• [ENTRIES PROVIDED]
--- START ---

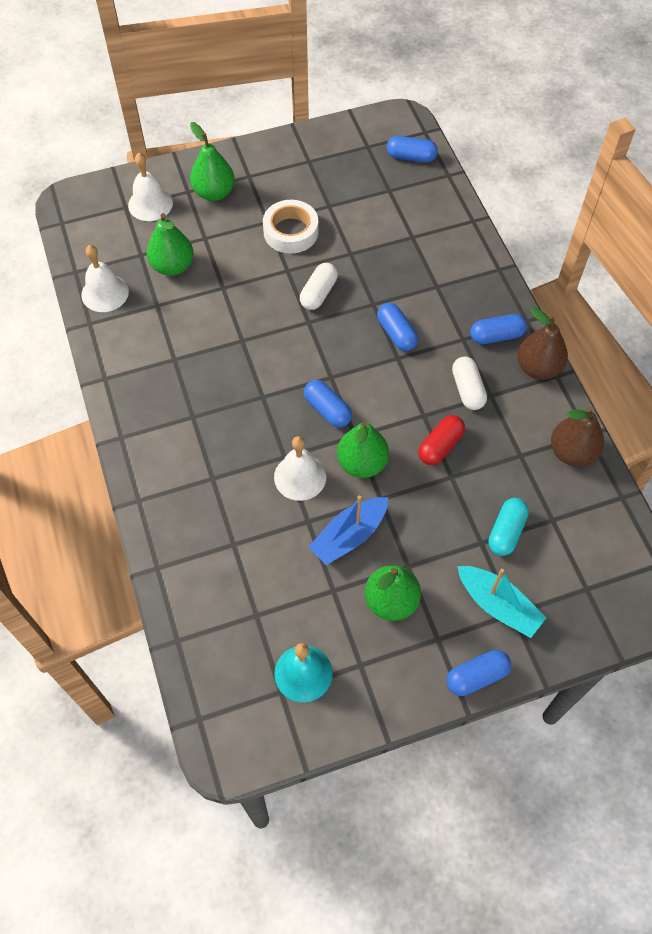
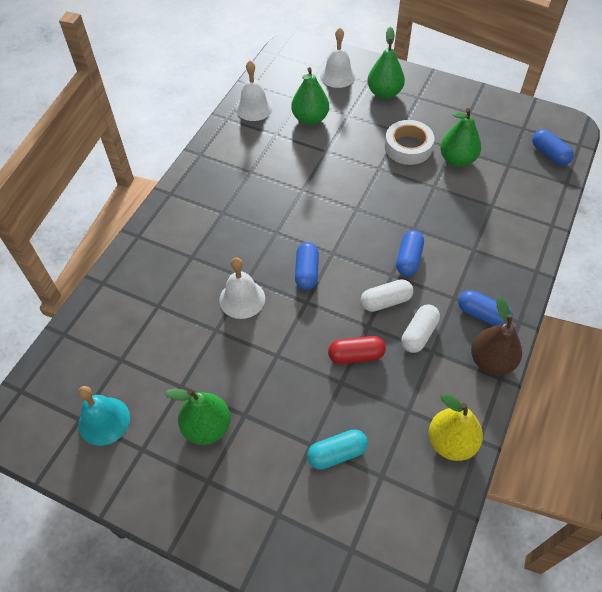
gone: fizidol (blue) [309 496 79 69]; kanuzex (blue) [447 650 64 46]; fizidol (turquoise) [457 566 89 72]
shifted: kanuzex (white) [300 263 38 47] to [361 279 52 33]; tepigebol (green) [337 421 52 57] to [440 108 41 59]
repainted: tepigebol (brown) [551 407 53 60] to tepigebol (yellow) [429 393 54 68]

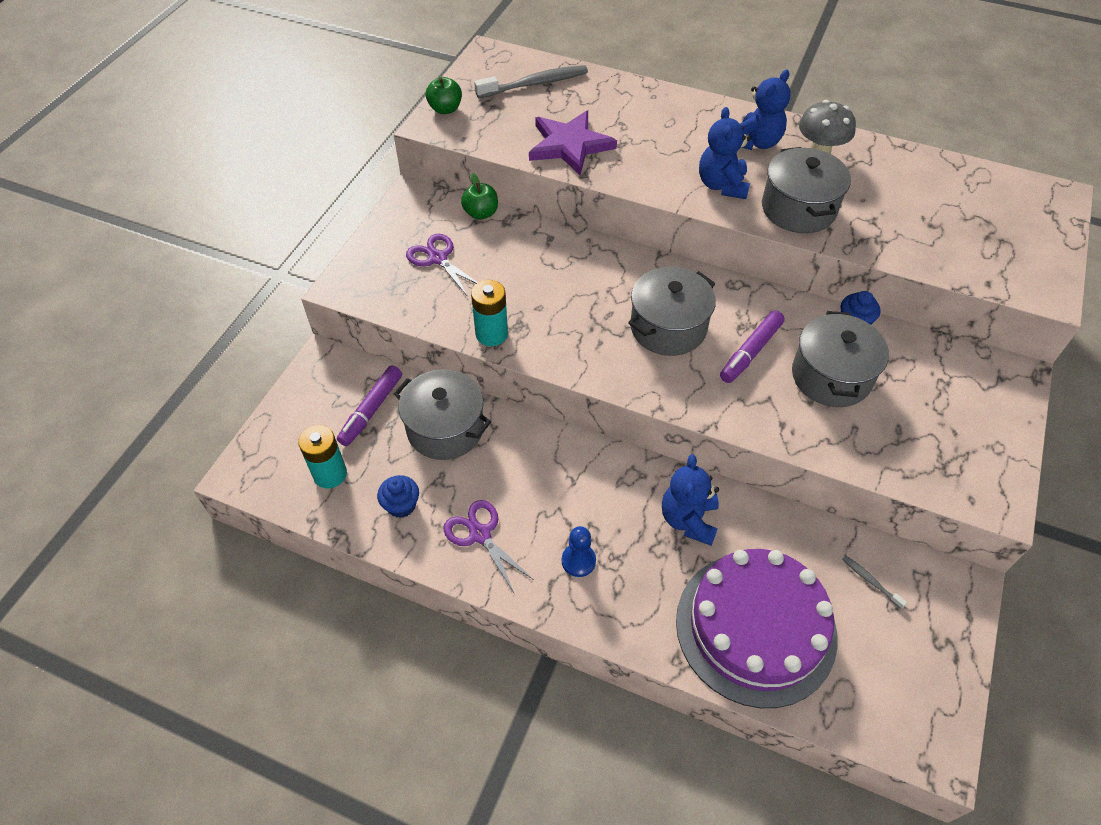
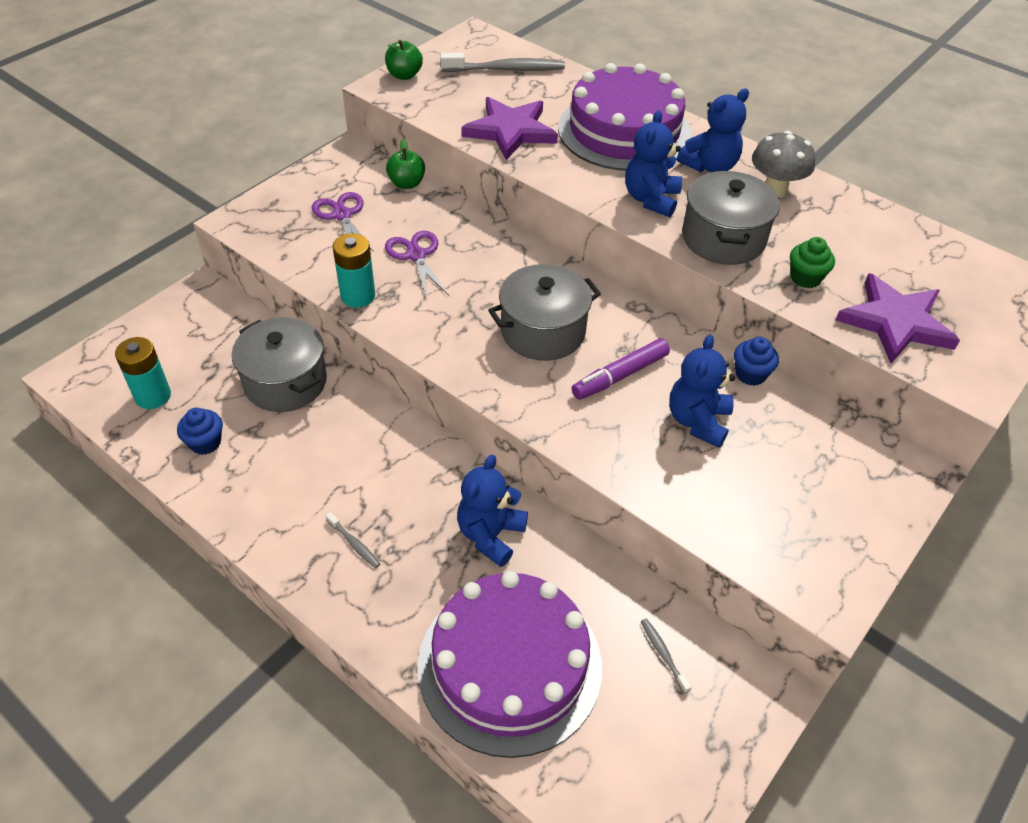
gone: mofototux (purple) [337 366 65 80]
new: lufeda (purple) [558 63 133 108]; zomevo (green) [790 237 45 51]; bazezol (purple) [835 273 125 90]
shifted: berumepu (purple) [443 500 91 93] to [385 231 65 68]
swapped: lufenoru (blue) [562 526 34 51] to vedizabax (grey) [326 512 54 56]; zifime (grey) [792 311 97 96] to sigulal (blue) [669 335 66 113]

--- END ---

• [WORK TO BE COMPLETED] Quote every line of the records above exactly; no picture is to be copied.

• [RESPONSE AREA]
gone: fizidol (blue) [309 496 79 69]; kanuzex (blue) [447 650 64 46]; fizidol (turquoise) [457 566 89 72]
shifted: kanuzex (white) [300 263 38 47] to [361 279 52 33]; tepigebol (green) [337 421 52 57] to [440 108 41 59]
repainted: tepigebol (brown) [551 407 53 60] to tepigebol (yellow) [429 393 54 68]

gone: mofototux (purple) [337 366 65 80]
new: lufeda (purple) [558 63 133 108]; zomevo (green) [790 237 45 51]; bazezol (purple) [835 273 125 90]
shifted: berumepu (purple) [443 500 91 93] to [385 231 65 68]
swapped: lufenoru (blue) [562 526 34 51] to vedizabax (grey) [326 512 54 56]; zifime (grey) [792 311 97 96] to sigulal (blue) [669 335 66 113]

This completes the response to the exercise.